> [Your objective]:
Scan the listing below for lines with the word "brown". Report how many there are, as a number alone.

=== Provided material ===

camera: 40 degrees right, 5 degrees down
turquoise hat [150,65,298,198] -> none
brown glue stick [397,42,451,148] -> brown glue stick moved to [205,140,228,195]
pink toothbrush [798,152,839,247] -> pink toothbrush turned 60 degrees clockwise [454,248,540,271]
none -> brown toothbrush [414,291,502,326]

===
=== Provided material ===

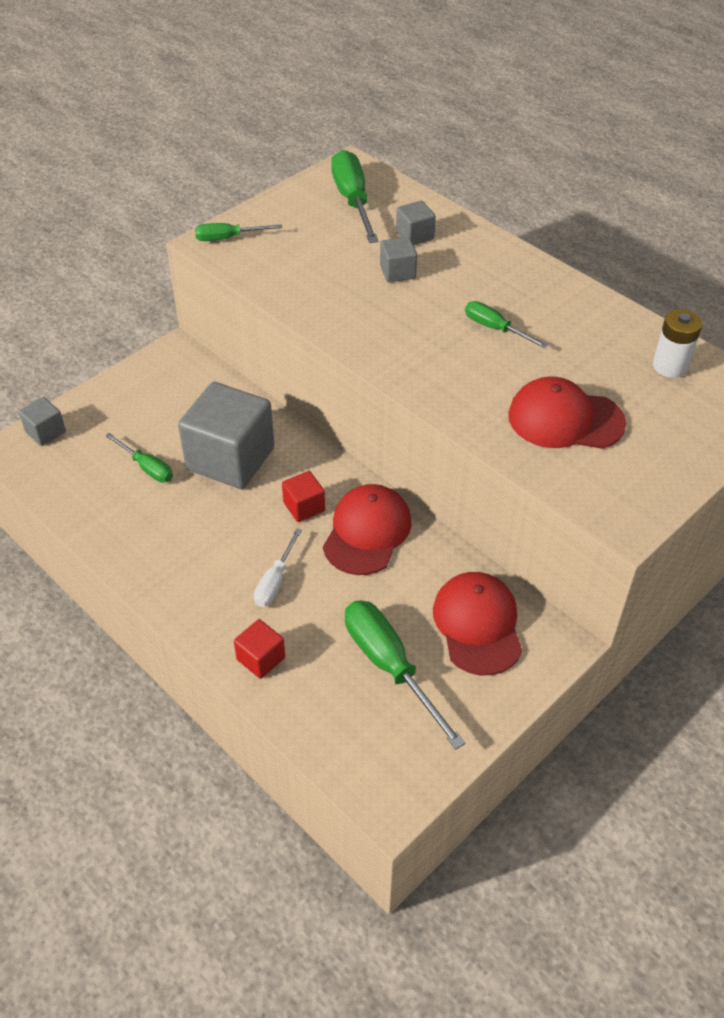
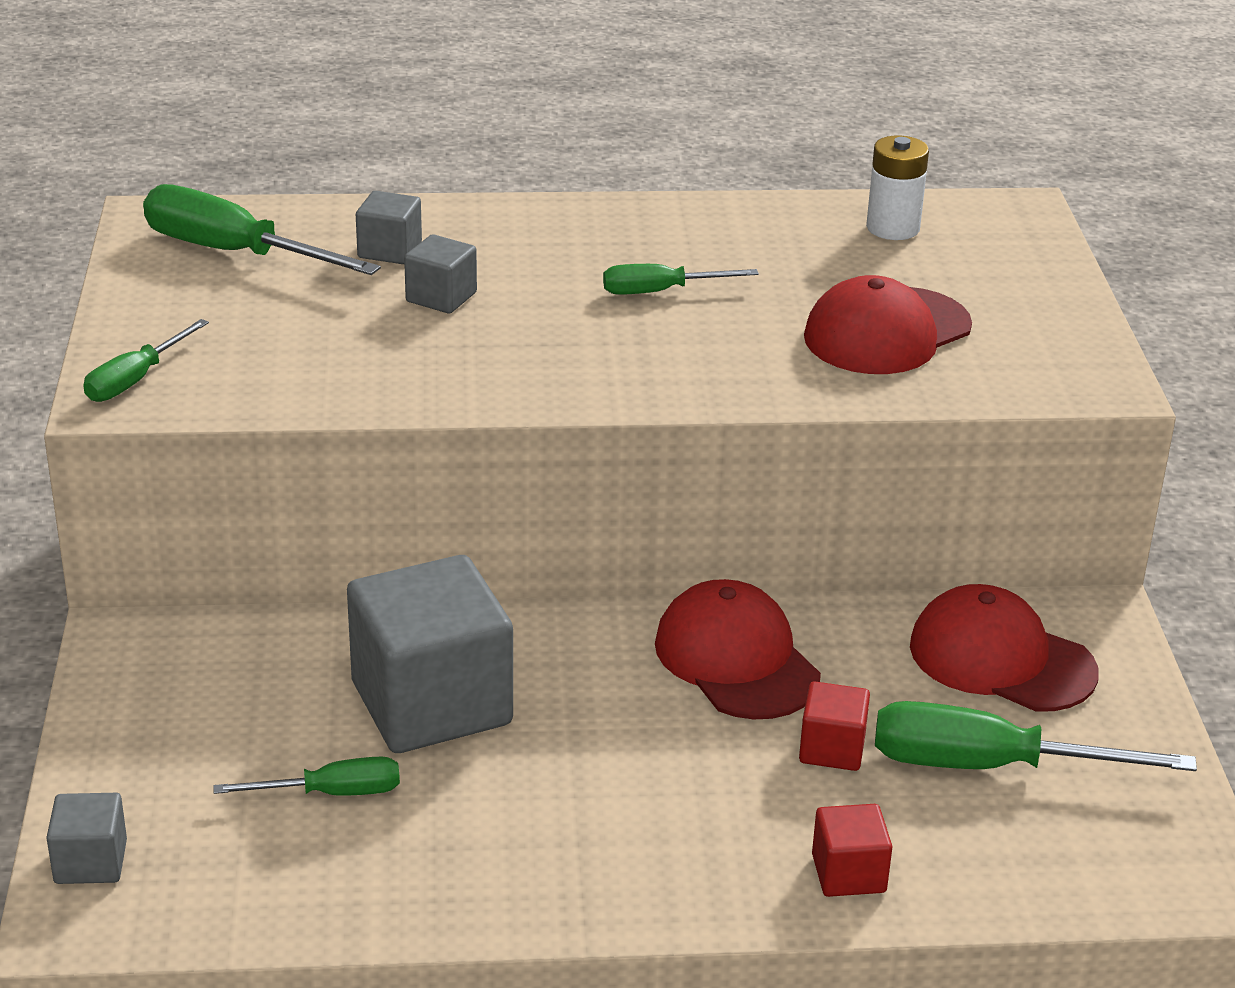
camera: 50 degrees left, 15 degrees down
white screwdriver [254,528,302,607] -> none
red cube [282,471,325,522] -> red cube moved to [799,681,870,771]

===

> [Solution for this task]:
2